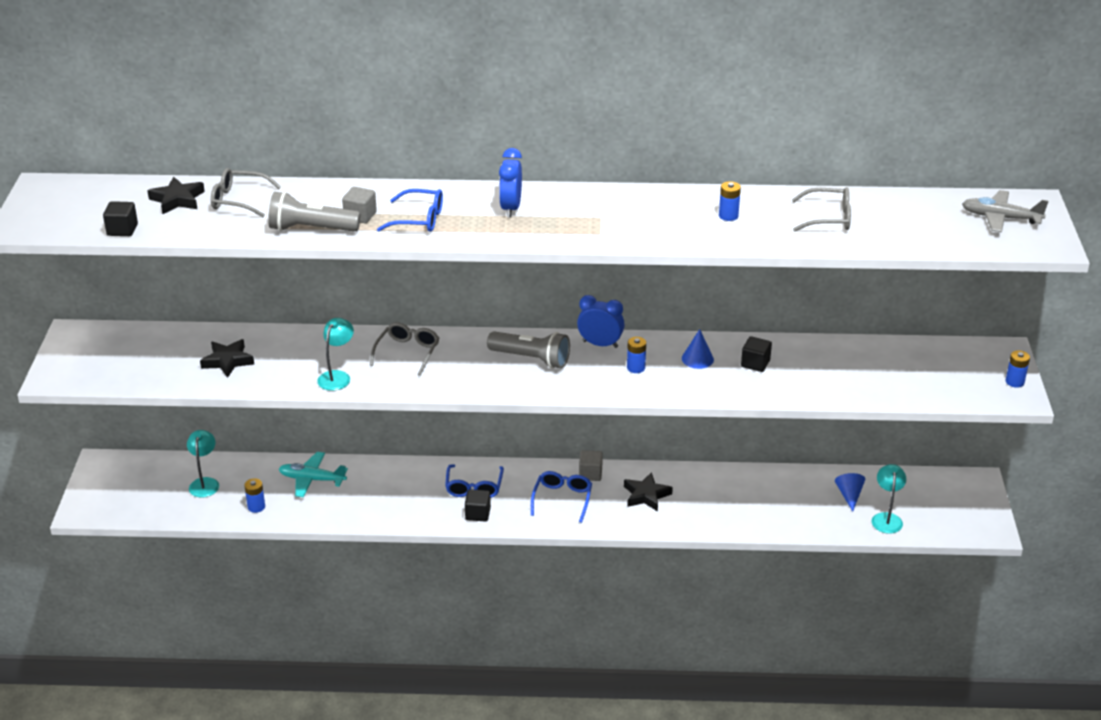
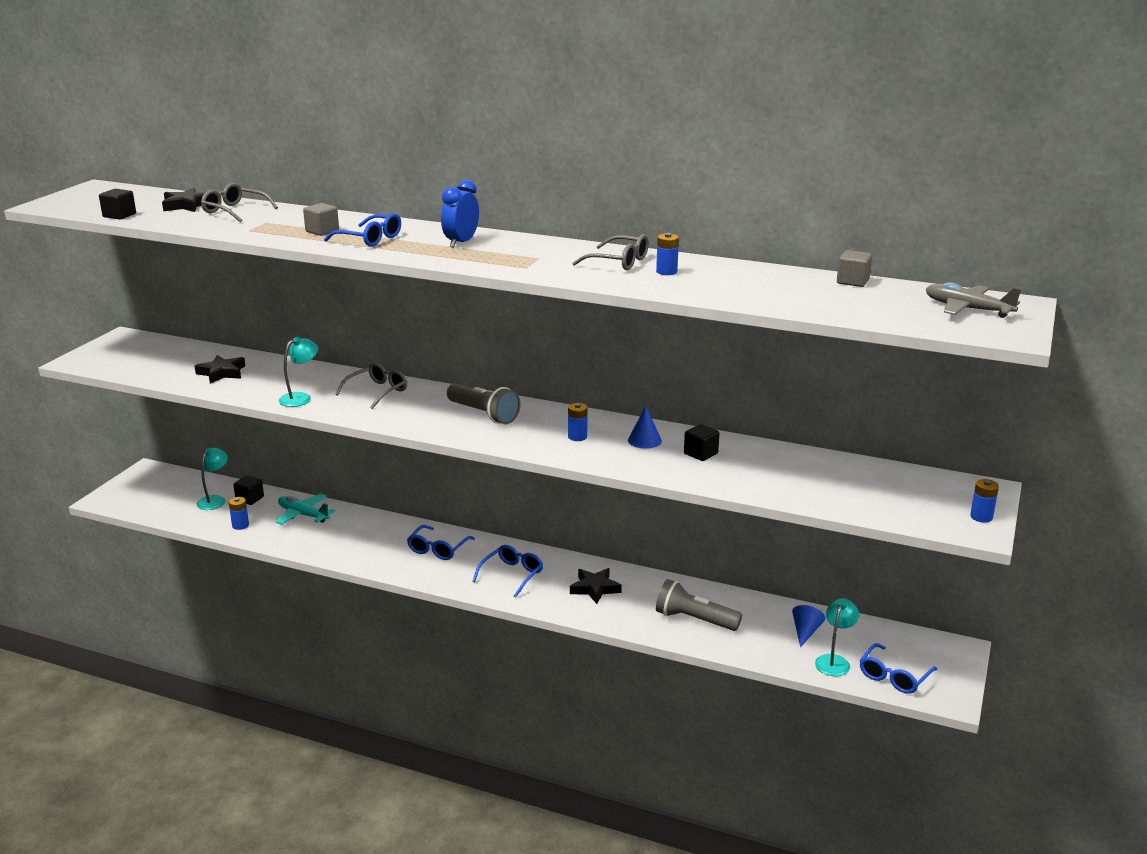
camera: 20 degrees right, 10 degrees down
(311, 229) = (270, 233): grey flashlight -> grey flashlight (694, 619)
(478, 514) = (425, 570): black cube -> black cube (250, 499)
(590, 474) = (553, 560): grey cube -> grey cube (852, 281)
(600, 344) = (558, 414): blue clock -> none
(828, 218) = (771, 286): grey glasses -> grey glasses (619, 262)
(940, 521) = (894, 676): none -> blue glasses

[What to produce] Could you copy all of the entries above exactly, without the pictures?

[Answer area]
camera: 20 degrees right, 10 degrees down
(311, 229) = (270, 233): grey flashlight -> grey flashlight (694, 619)
(478, 514) = (425, 570): black cube -> black cube (250, 499)
(590, 474) = (553, 560): grey cube -> grey cube (852, 281)
(600, 344) = (558, 414): blue clock -> none
(828, 218) = (771, 286): grey glasses -> grey glasses (619, 262)
(940, 521) = (894, 676): none -> blue glasses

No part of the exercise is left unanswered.